◆ WHAT IS NEEDED
Print exactly the lines below between the line containing "brown cross: (40, 120)" and the line containing "brown arrow: (216, 144)", counting both of those lines. Leave pictures out.
⁂
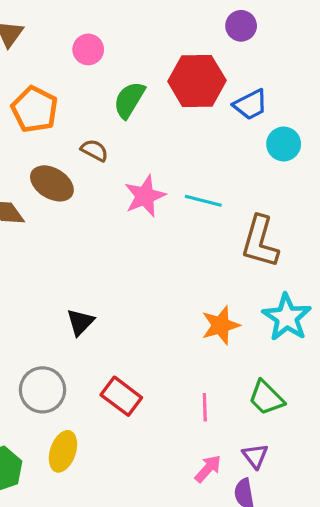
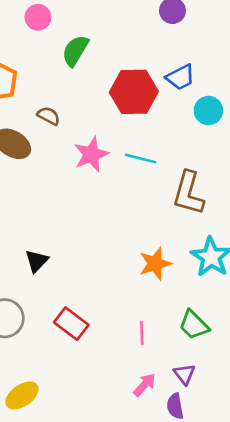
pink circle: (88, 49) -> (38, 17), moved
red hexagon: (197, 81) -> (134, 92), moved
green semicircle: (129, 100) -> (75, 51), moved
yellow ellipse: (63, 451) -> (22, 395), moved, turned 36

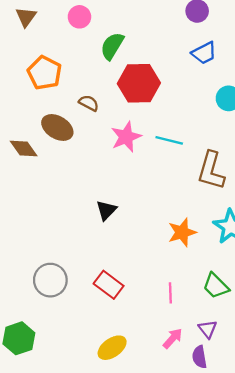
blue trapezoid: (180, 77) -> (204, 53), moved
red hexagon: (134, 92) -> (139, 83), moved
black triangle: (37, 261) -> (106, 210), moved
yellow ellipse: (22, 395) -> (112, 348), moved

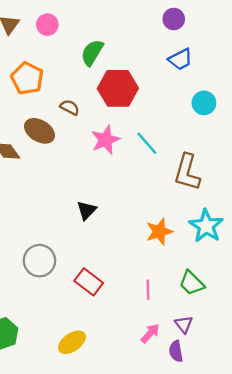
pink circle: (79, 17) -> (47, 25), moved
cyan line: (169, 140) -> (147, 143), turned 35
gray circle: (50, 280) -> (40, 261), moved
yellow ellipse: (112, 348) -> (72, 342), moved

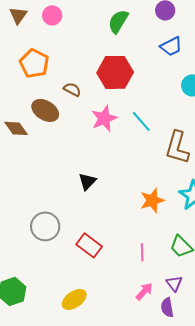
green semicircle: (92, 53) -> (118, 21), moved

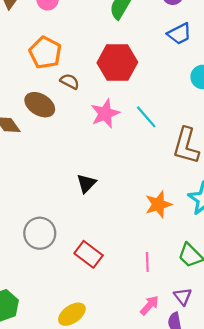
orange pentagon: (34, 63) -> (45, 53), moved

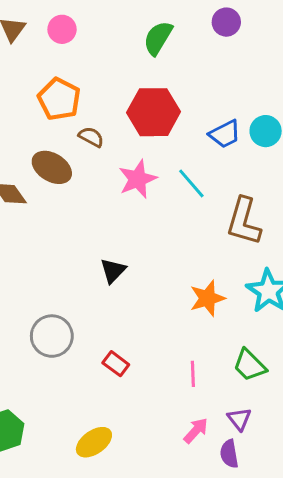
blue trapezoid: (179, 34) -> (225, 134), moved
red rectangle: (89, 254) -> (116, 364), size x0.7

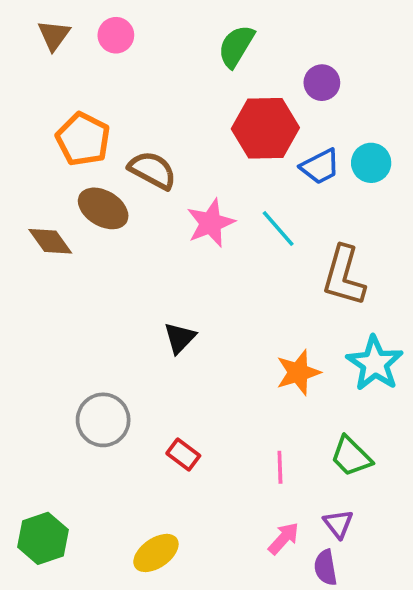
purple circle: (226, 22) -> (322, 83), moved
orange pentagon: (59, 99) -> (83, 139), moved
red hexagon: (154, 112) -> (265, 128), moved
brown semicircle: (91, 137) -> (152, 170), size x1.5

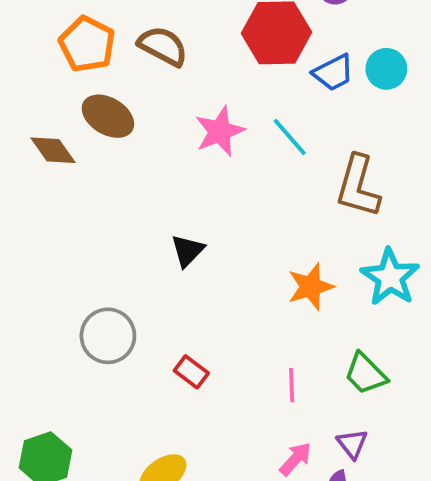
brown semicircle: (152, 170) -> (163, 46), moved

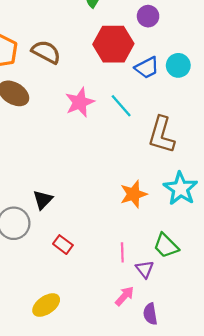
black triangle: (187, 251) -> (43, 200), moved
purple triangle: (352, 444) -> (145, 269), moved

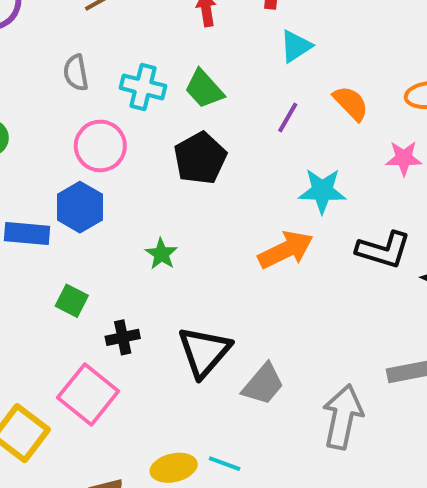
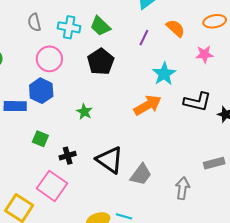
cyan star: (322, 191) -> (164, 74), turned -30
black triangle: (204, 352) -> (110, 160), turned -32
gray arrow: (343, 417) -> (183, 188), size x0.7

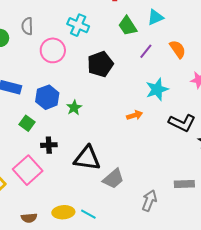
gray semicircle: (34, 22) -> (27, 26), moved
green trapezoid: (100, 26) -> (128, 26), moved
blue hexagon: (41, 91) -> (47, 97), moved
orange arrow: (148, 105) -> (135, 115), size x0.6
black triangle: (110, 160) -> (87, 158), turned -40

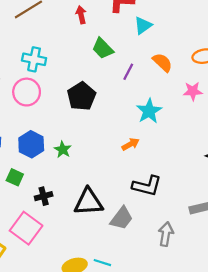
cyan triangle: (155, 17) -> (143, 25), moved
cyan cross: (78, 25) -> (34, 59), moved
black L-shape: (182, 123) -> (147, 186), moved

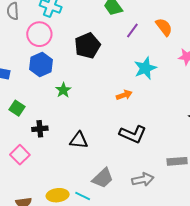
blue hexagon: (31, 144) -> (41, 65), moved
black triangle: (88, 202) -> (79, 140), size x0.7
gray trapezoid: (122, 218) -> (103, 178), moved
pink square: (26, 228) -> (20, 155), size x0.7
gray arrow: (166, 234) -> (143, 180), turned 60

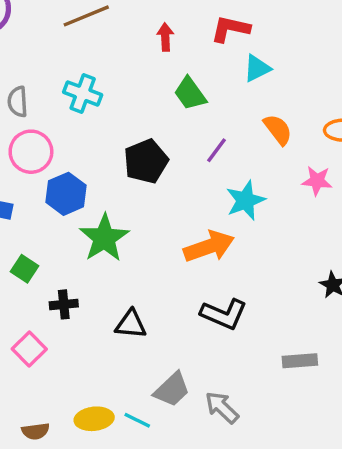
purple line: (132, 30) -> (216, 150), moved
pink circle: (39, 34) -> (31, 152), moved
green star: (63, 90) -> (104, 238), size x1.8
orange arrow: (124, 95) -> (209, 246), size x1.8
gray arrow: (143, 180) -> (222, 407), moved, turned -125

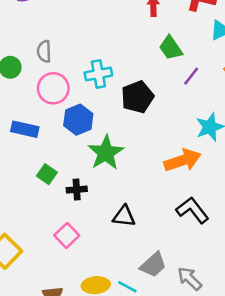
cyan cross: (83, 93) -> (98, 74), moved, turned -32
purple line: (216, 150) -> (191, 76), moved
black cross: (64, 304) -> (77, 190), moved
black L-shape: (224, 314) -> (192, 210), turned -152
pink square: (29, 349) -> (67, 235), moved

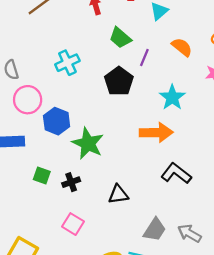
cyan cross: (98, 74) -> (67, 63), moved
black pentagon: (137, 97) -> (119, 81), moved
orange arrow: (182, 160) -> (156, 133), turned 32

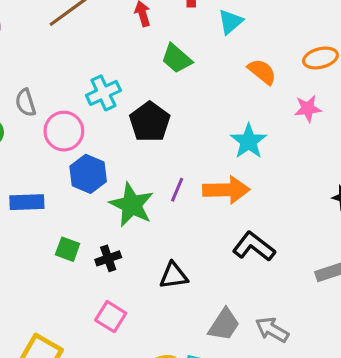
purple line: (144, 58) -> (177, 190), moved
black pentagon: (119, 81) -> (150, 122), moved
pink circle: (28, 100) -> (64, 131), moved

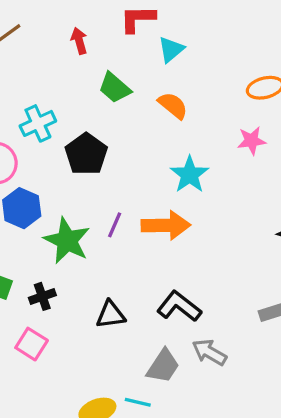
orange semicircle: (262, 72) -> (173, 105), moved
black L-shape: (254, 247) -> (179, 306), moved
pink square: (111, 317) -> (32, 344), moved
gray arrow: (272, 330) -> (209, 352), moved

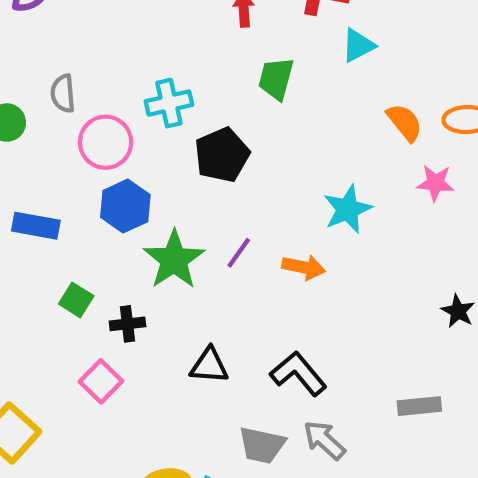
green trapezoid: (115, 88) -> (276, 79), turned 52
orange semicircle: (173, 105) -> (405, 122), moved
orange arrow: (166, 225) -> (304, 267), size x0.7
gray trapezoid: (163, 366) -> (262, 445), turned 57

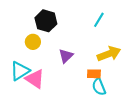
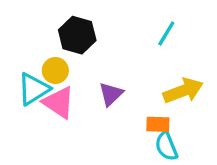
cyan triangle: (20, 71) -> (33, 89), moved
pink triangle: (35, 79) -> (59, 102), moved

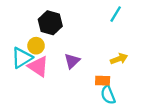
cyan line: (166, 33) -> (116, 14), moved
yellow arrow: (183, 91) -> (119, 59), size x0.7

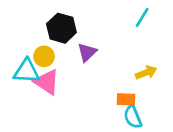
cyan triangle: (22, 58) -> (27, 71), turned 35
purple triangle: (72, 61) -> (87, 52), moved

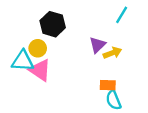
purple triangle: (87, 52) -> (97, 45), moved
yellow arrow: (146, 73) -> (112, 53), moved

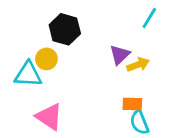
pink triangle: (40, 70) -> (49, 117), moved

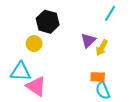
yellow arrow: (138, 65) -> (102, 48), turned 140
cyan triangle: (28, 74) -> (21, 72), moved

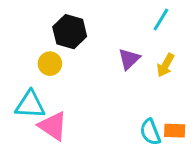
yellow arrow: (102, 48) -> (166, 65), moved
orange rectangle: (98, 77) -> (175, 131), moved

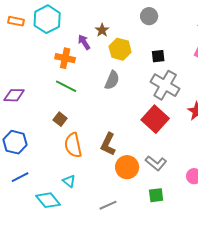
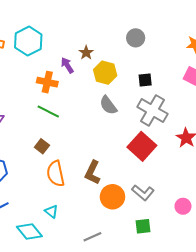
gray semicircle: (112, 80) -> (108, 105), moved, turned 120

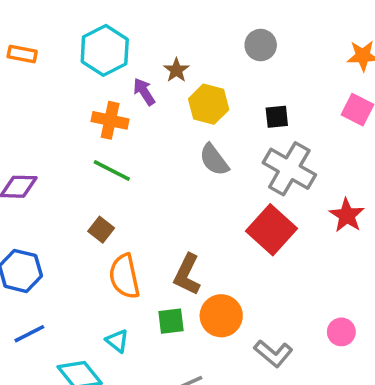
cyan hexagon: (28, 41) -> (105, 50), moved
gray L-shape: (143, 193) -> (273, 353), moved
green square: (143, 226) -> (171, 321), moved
⁂
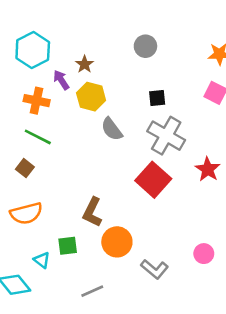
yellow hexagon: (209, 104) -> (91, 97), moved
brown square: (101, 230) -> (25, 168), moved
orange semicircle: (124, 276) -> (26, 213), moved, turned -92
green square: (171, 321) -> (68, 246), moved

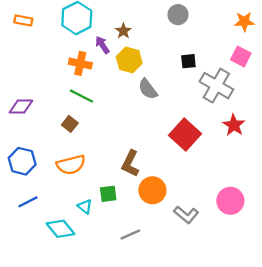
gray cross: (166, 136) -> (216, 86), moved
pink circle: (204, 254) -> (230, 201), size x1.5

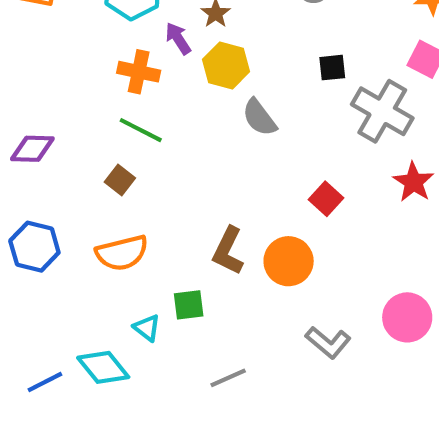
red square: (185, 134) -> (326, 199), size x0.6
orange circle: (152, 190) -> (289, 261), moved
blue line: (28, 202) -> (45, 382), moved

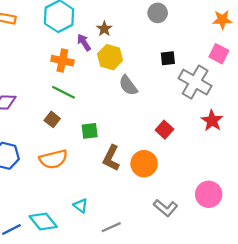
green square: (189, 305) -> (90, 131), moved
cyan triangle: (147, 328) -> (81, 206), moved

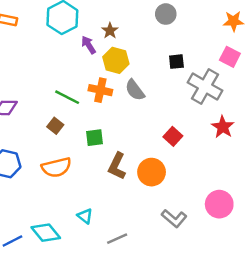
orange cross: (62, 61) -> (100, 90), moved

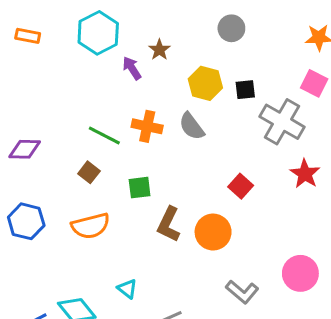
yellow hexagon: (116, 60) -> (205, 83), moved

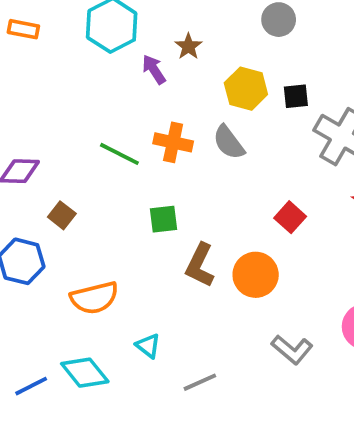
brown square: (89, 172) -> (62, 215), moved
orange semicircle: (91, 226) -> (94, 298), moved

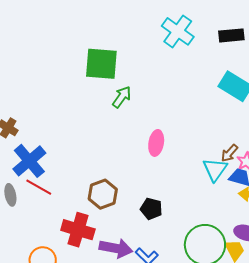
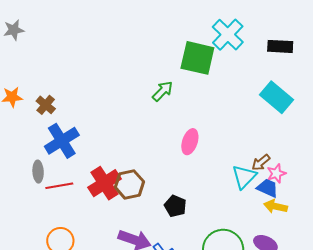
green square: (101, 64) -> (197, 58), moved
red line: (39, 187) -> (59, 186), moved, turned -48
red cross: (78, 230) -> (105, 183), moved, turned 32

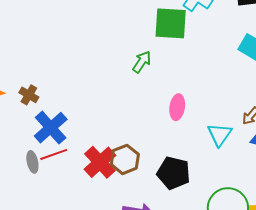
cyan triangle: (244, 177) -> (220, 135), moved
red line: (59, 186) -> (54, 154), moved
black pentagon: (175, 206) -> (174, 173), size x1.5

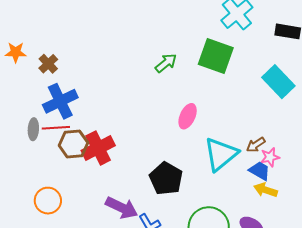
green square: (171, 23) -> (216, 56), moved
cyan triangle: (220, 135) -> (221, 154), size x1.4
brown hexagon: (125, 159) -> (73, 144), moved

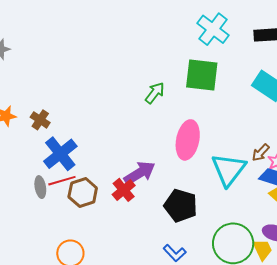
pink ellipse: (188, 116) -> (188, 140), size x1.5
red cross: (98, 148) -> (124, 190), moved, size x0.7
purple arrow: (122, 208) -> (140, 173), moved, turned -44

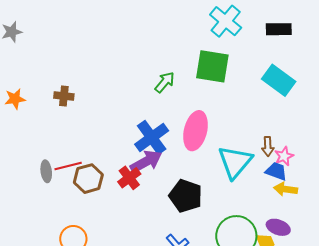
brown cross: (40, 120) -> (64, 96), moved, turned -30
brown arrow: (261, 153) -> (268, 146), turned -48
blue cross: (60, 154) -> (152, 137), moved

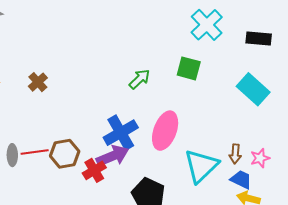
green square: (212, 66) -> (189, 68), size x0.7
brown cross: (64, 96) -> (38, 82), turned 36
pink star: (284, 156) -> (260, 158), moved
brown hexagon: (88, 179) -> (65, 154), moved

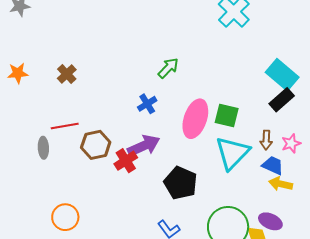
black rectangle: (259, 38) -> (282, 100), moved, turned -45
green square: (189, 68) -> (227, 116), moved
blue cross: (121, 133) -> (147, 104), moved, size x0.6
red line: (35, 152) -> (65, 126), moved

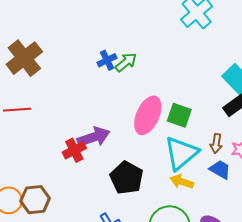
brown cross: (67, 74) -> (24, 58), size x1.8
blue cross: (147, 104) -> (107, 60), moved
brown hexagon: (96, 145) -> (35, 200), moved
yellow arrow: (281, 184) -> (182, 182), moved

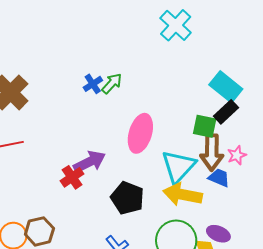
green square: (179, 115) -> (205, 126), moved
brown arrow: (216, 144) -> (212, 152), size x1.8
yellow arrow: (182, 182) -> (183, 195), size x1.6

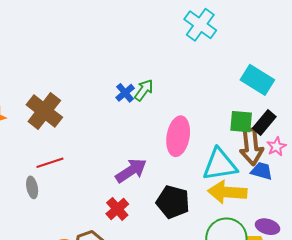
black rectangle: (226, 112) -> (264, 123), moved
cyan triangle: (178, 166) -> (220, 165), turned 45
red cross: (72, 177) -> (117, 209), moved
⁂
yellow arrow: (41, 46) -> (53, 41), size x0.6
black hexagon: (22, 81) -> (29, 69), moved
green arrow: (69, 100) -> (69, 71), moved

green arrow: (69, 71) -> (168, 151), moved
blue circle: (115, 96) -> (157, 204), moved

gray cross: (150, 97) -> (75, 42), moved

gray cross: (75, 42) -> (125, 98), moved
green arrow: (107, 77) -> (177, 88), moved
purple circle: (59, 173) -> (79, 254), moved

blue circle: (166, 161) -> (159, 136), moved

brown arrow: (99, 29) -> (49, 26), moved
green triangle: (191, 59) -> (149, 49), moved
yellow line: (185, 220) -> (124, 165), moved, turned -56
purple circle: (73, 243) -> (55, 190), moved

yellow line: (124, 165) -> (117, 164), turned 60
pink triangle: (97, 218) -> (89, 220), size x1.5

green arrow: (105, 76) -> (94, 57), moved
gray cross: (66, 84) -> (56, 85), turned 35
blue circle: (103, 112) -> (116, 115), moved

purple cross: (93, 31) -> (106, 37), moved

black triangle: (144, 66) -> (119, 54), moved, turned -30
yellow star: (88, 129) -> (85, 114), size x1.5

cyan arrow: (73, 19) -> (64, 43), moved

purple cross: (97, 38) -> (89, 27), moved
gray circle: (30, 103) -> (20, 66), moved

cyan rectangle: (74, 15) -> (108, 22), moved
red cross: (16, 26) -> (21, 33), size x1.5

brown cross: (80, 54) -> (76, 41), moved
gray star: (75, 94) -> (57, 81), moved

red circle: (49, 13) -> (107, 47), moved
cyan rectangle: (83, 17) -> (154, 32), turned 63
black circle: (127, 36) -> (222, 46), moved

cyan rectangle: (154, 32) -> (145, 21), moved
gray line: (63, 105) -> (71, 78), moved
⁂
◆ PROBLEM SOLUTION
brown cross: (40, 120) -> (64, 96), moved, turned -30
brown arrow: (261, 153) -> (268, 146), turned -48
blue cross: (60, 154) -> (152, 137), moved

green square: (212, 66) -> (189, 68), size x0.7
brown cross: (64, 96) -> (38, 82), turned 36
pink star: (284, 156) -> (260, 158), moved
brown hexagon: (88, 179) -> (65, 154), moved

black rectangle: (259, 38) -> (282, 100), moved, turned -45
green square: (189, 68) -> (227, 116), moved
blue cross: (121, 133) -> (147, 104), moved, size x0.6
red line: (35, 152) -> (65, 126), moved

brown cross: (67, 74) -> (24, 58), size x1.8
blue cross: (147, 104) -> (107, 60), moved
brown hexagon: (96, 145) -> (35, 200), moved
yellow arrow: (281, 184) -> (182, 182), moved

green square: (179, 115) -> (205, 126), moved
brown arrow: (216, 144) -> (212, 152), size x1.8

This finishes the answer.